TASK INSTRUCTIONS
If a record holds a picture, leave the picture out; return everything else exactly.

GIVEN DATA
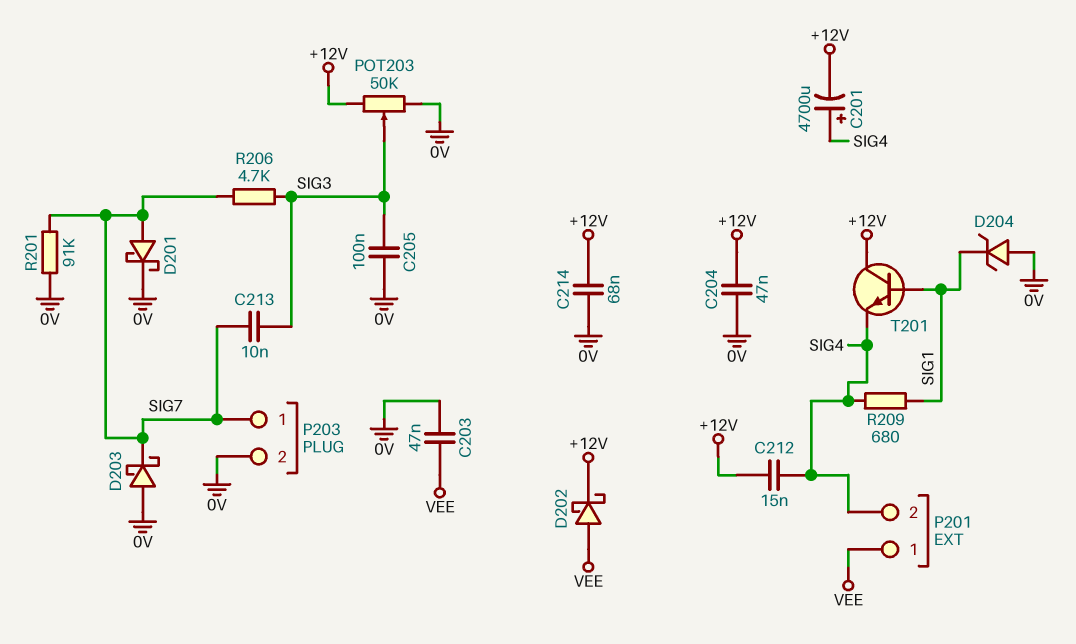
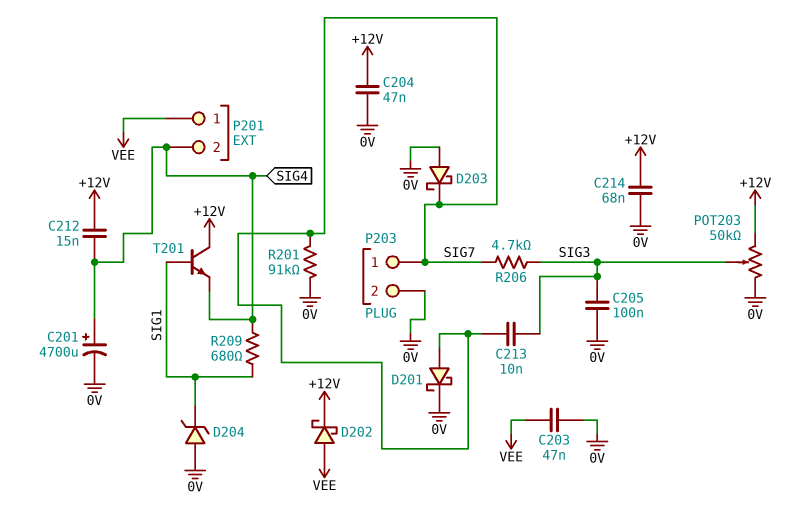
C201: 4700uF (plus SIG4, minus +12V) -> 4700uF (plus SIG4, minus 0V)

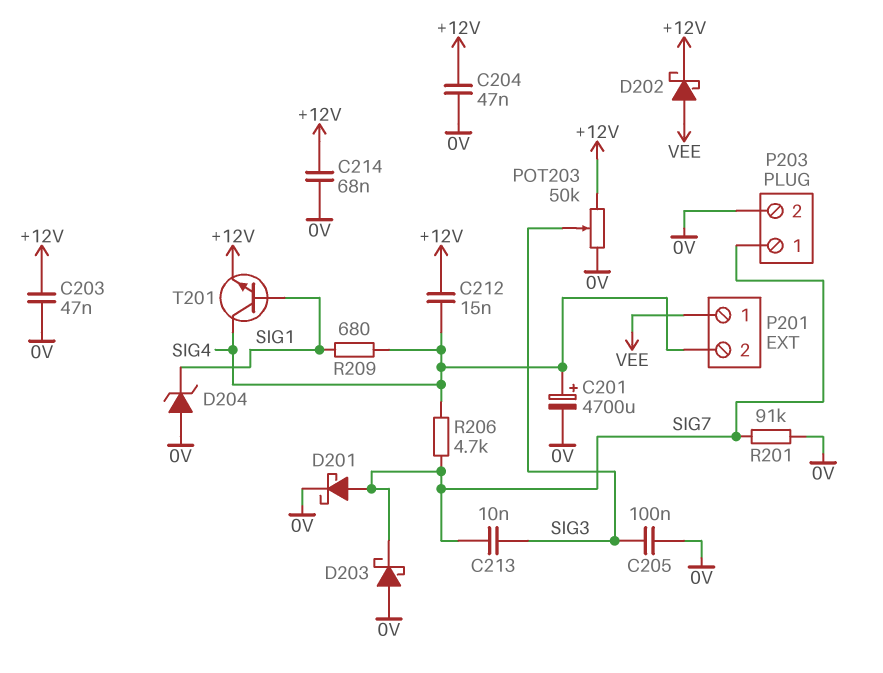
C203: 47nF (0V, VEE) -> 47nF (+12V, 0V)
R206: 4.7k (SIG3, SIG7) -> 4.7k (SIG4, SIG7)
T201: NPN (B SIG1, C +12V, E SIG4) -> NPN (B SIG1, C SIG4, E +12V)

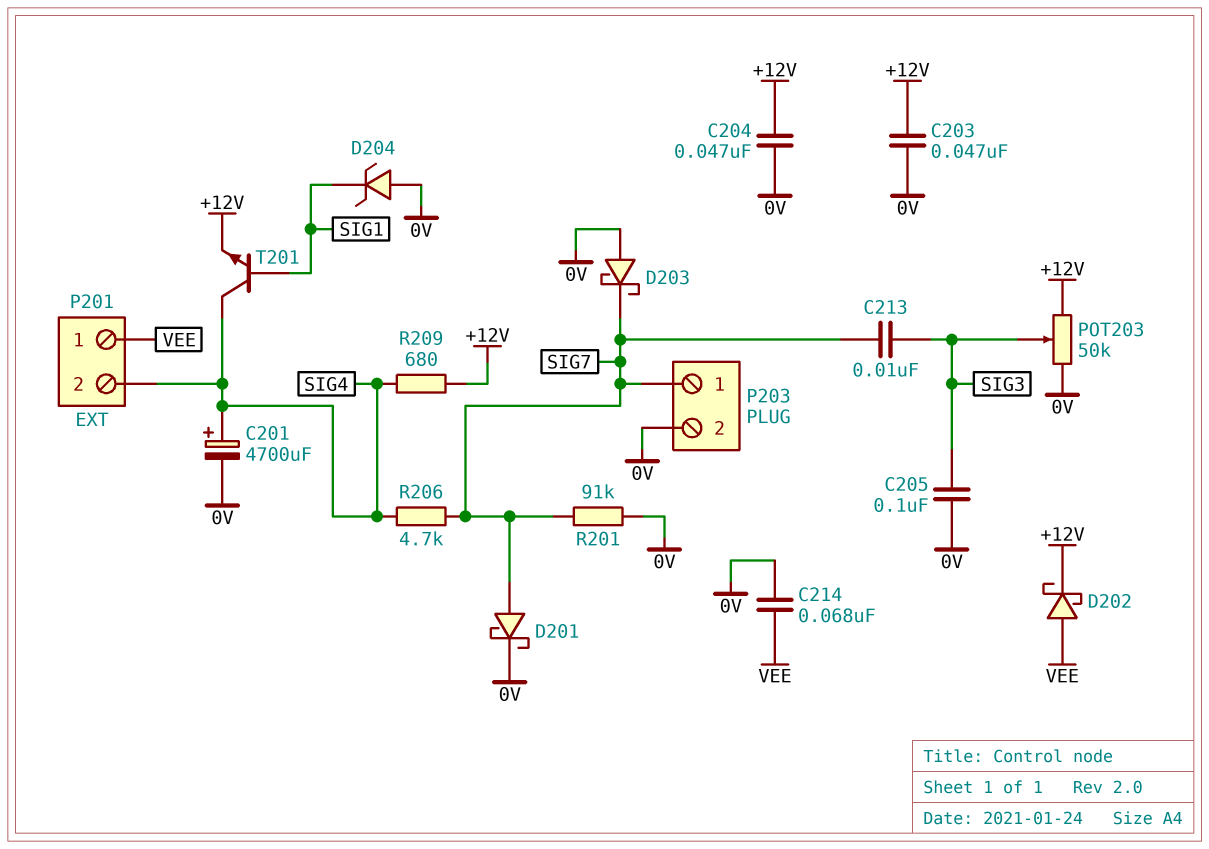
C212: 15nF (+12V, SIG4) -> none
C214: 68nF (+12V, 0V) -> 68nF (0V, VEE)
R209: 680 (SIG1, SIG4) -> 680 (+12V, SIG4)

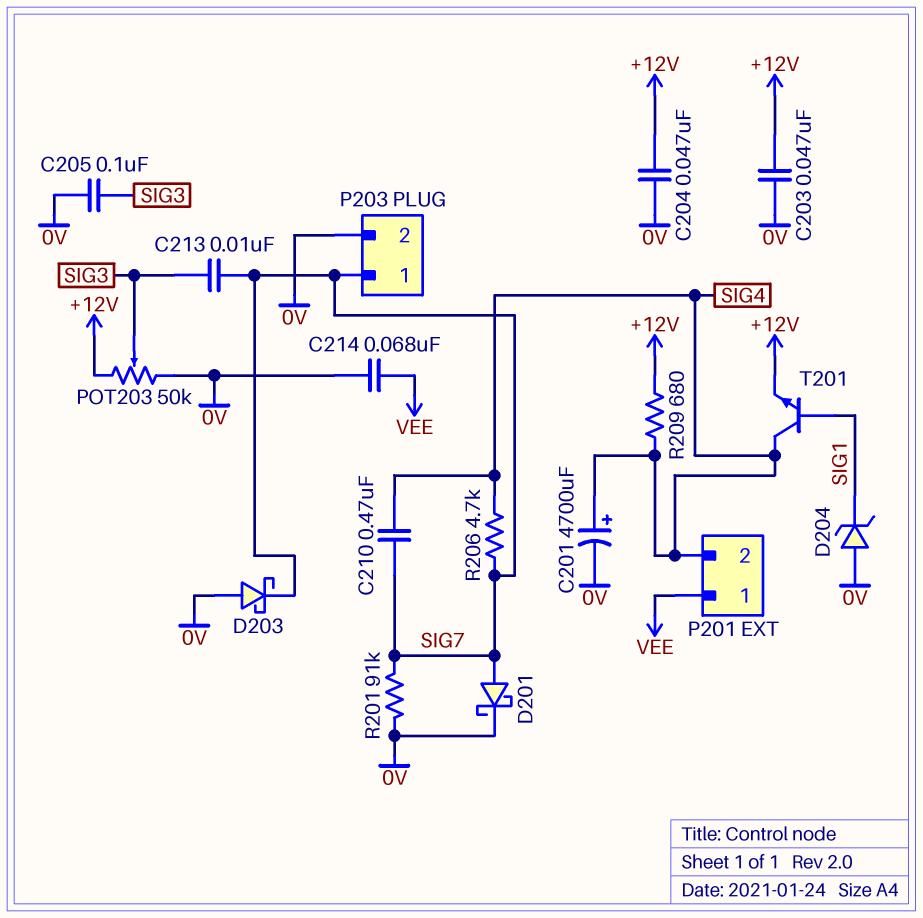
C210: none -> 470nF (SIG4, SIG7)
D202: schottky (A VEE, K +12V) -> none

FINISHED EXERCISE
C201: 4700uF (plus SIG4, minus +12V) -> 4700uF (plus SIG4, minus 0V)

C203: 47nF (0V, VEE) -> 47nF (+12V, 0V)
R206: 4.7k (SIG3, SIG7) -> 4.7k (SIG4, SIG7)
T201: NPN (B SIG1, C +12V, E SIG4) -> NPN (B SIG1, C SIG4, E +12V)

C212: 15nF (+12V, SIG4) -> none
C214: 68nF (+12V, 0V) -> 68nF (0V, VEE)
R209: 680 (SIG1, SIG4) -> 680 (+12V, SIG4)

C210: none -> 470nF (SIG4, SIG7)
D202: schottky (A VEE, K +12V) -> none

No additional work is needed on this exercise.